* **AIM OF THE EXERCISE**
From the listing below, copy every line with the word "plus".
*** Opening DATA IN THIS EXERCISE ***
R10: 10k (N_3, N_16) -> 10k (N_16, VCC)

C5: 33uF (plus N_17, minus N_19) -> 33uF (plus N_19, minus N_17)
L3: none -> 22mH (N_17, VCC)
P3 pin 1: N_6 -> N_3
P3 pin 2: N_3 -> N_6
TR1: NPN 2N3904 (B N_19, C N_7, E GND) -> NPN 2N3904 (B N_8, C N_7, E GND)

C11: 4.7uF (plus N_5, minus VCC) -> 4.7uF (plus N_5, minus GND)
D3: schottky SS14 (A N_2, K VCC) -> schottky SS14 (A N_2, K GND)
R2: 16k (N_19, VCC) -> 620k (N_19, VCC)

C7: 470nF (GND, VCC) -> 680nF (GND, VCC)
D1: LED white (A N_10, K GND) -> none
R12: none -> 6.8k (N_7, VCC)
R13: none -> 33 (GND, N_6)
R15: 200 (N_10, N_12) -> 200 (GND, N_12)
*** Closing DATA IN THIS EXERCISE ***
*** Opening DATA IN THIS EXERCISE ***
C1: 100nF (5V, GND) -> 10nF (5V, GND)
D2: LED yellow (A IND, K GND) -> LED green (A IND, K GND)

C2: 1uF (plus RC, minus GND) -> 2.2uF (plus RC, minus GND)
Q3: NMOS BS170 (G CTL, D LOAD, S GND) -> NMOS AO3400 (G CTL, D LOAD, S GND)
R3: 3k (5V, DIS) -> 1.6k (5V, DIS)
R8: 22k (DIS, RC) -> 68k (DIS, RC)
*** Closing DATA IN THIS EXERCISE ***
* **ANSWER BOX**
C5: 33uF (plus N_17, minus N_19) -> 33uF (plus N_19, minus N_17)
C11: 4.7uF (plus N_5, minus VCC) -> 4.7uF (plus N_5, minus GND)
C2: 1uF (plus RC, minus GND) -> 2.2uF (plus RC, minus GND)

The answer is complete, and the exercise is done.